Return each line of the data below exactly, omitting any pictures.

*The input*
□ □ □ □
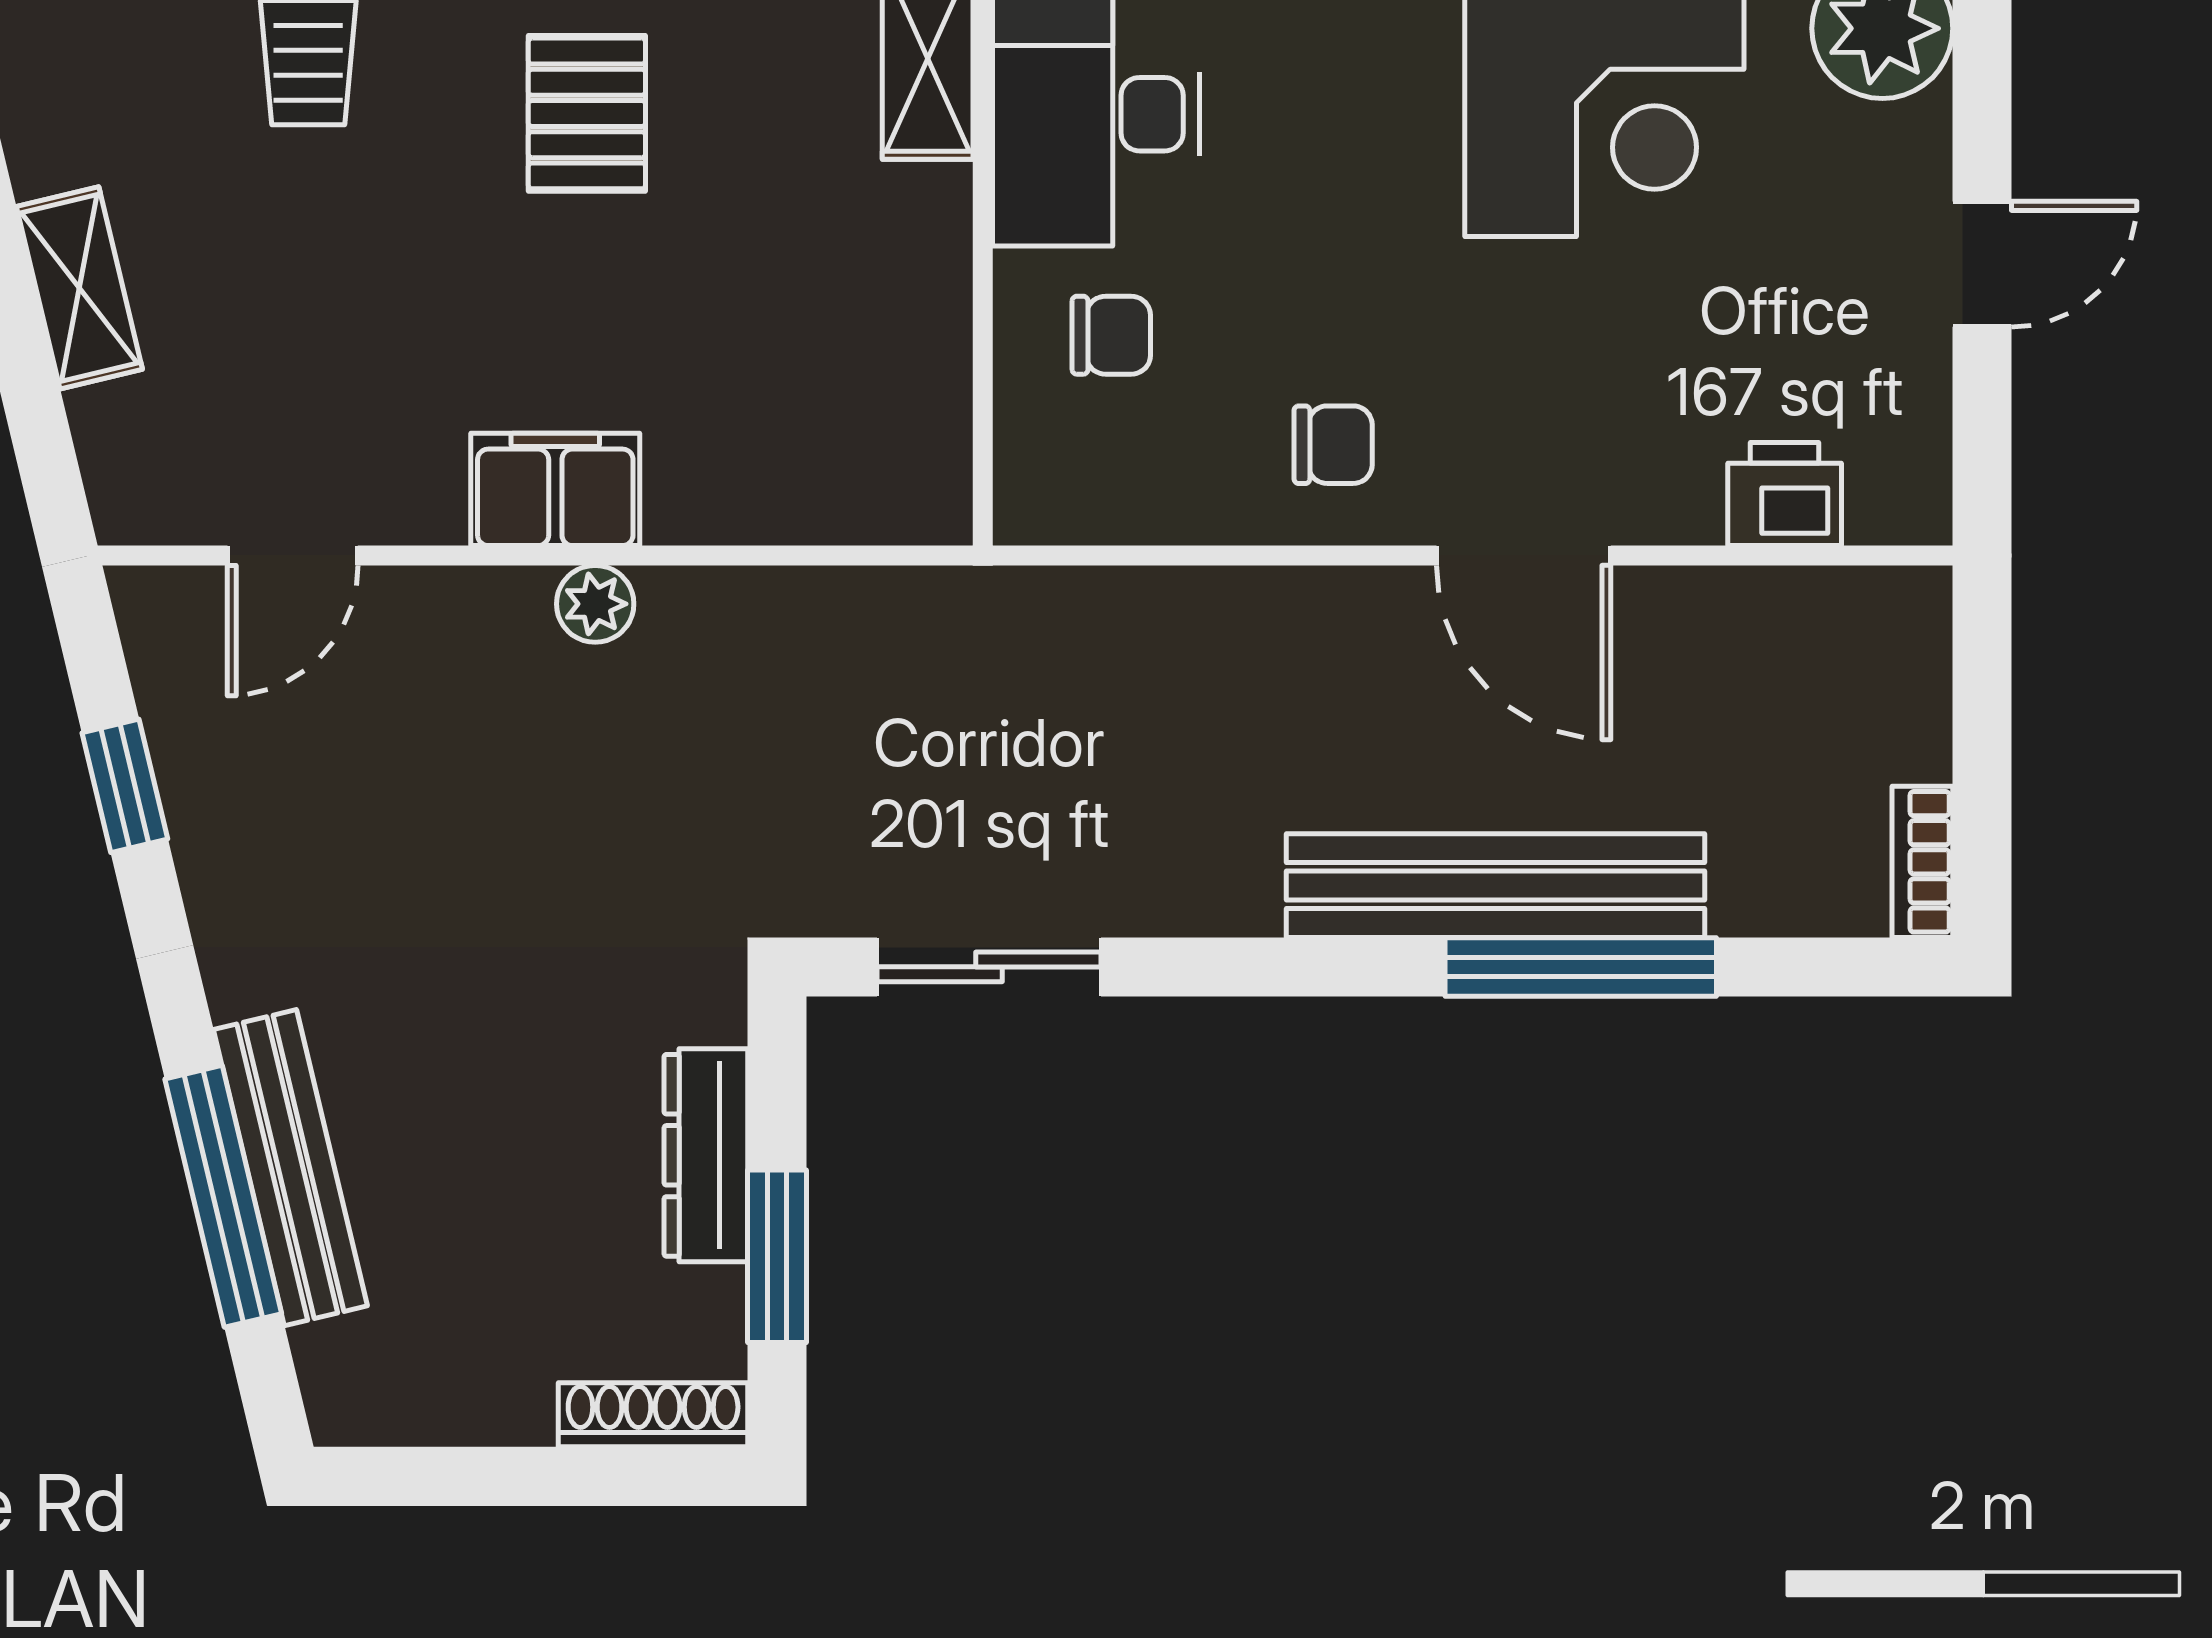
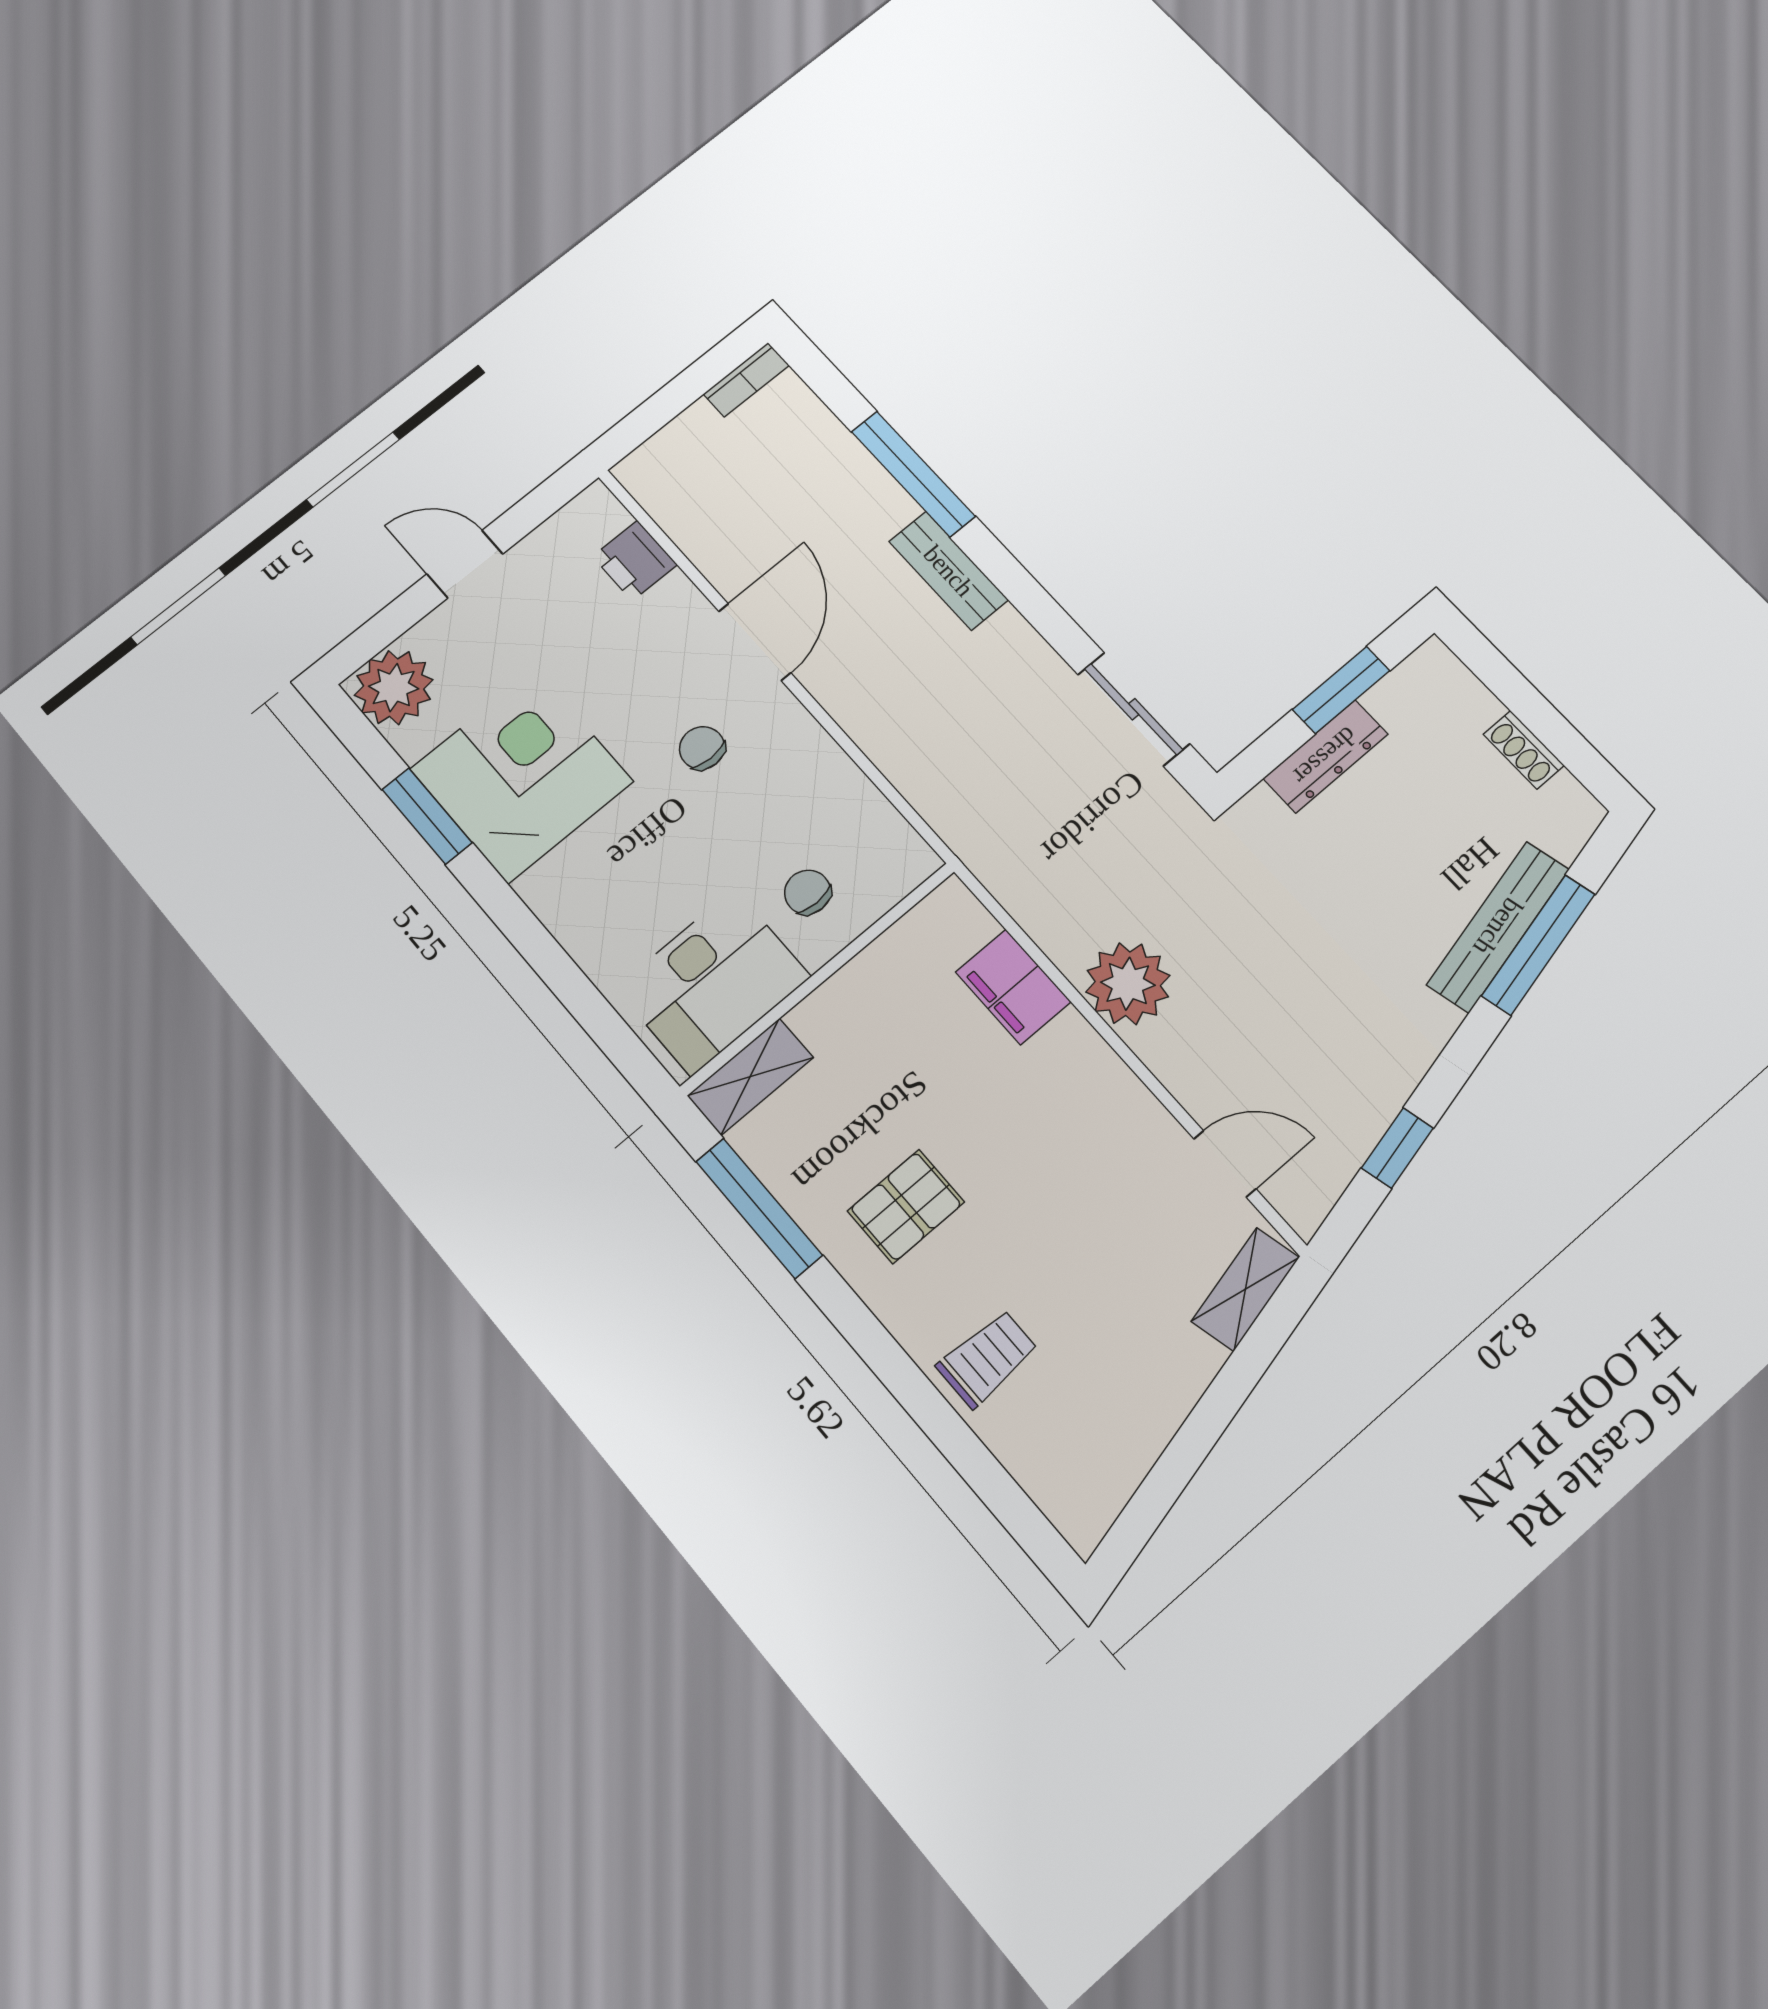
shelving: (79, 288) -> (1245, 1289), moved
chair: (1333, 445) -> (702, 748), moved
filing cabinet: (555, 489) -> (1013, 987), moved
plant: (595, 604) -> (1128, 984), width x1.88, depth x1.88
bench: (1495, 886) -> (949, 571), width x0.54, depth x0.82
shoe rack: (653, 1415) -> (1524, 750), moved, width x0.70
□ □ □ □
*Completed task*
shelving: (79, 288) -> (1245, 1289), moved
chair: (1333, 445) -> (702, 748), moved
filing cabinet: (555, 489) -> (1013, 987), moved
plant: (595, 604) -> (1128, 984), width x1.88, depth x1.88
bench: (1495, 886) -> (949, 571), width x0.54, depth x0.82
shoe rack: (653, 1415) -> (1524, 750), moved, width x0.70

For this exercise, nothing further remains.